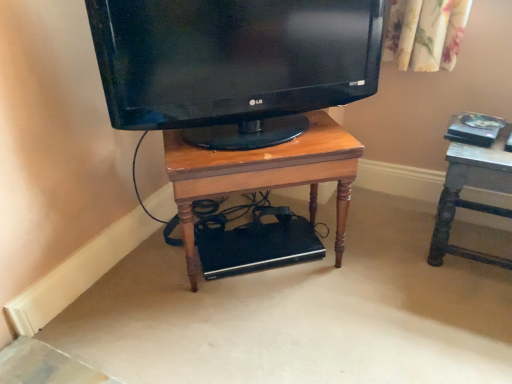
In order to click on free point to the left of wooden desk at center in this screenshot , I will do click(135, 284).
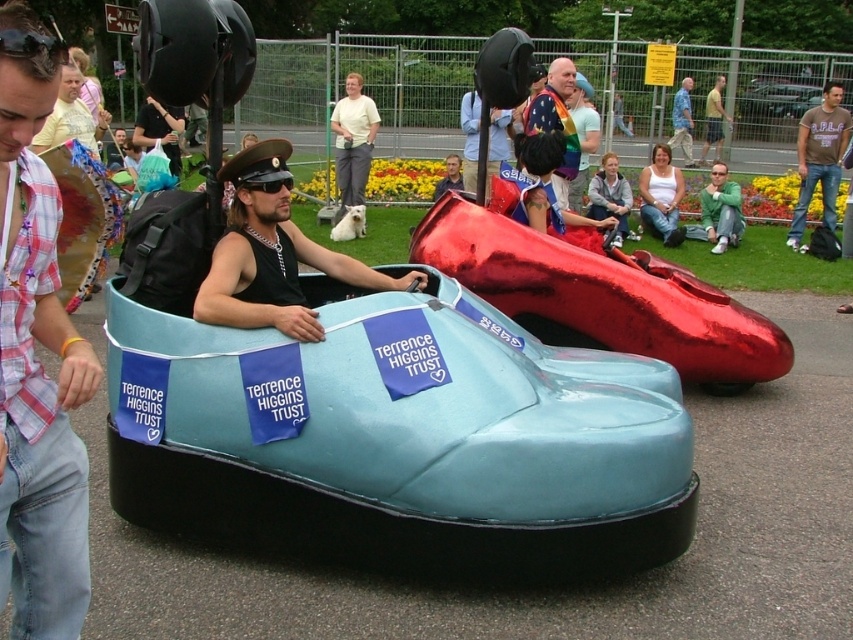
Between brown cotton t-shirt at right and light blue fabric car at center, which one is positioned higher?

light blue fabric car at center is higher up.

Does brown cotton t-shirt at right have a lesser height compared to light blue fabric car at center?

No.

Find the location of `brown cotton t-shirt at right`. brown cotton t-shirt at right is located at coordinates (819, 157).

Can you confirm if brown cotton t-shirt at right is wider than light yellow shirt at center?

Indeed, brown cotton t-shirt at right has a greater width compared to light yellow shirt at center.

Based on the photo, between brown cotton t-shirt at right and light yellow shirt at center, which one is positioned lower?

brown cotton t-shirt at right

Which is in front, point (805, 115) or point (339, 212)?

Positioned in front is point (805, 115).

Find the location of a particular element. brown cotton t-shirt at right is located at coordinates (819, 157).

Is glossy metallic shoe at center closer to camera compared to matte black hat at upper center?

Yes, glossy metallic shoe at center is closer to the viewer.

Is point (717, 353) positioned behind point (486, 152)?

Yes, it is.

Find the location of a particular element. glossy metallic shoe at center is located at coordinates (599, 292).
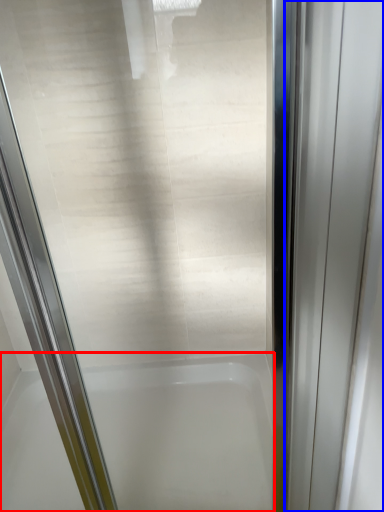
Question: Which object appears closest to the camera in this image, bathtub (highlighted by a red box) or elevator door (highlighted by a blue box)?

Choices:
 (A) bathtub
 (B) elevator door

Answer: (B)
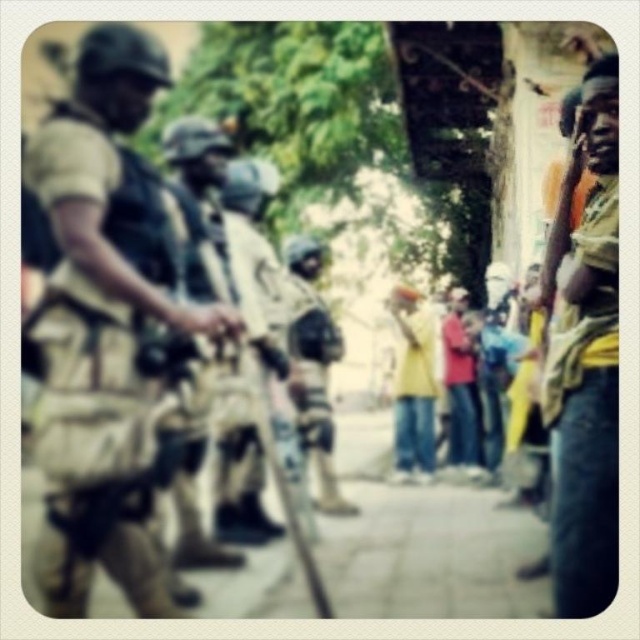
Question: Among these objects, which one is farthest from the camera?

Choices:
 (A) tan uniform at left
 (B) camouflage fabric shirt at right

Answer: (A)

Question: Does tan uniform at left have a larger size compared to camouflage fabric shirt at right?

Choices:
 (A) no
 (B) yes

Answer: (B)

Question: Which object is farther from the camera taking this photo?

Choices:
 (A) tan uniform at left
 (B) camouflage fabric shirt at right

Answer: (A)

Question: Is tan uniform at left to the left of camouflage fabric shirt at right from the viewer's perspective?

Choices:
 (A) no
 (B) yes

Answer: (B)

Question: Is tan uniform at left wider than camouflage fabric shirt at right?

Choices:
 (A) yes
 (B) no

Answer: (A)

+ + + + + + +

* Task objective
List every line of the entries above that contains the word "viewer", counting only matches with the same upper- and lowercase letters.

* Solution
Yes, glossy metallic shoe at center is closer to the viewer.
Question: Is tan uniform at left to the left of camouflage fabric shirt at right from the viewer's perspective?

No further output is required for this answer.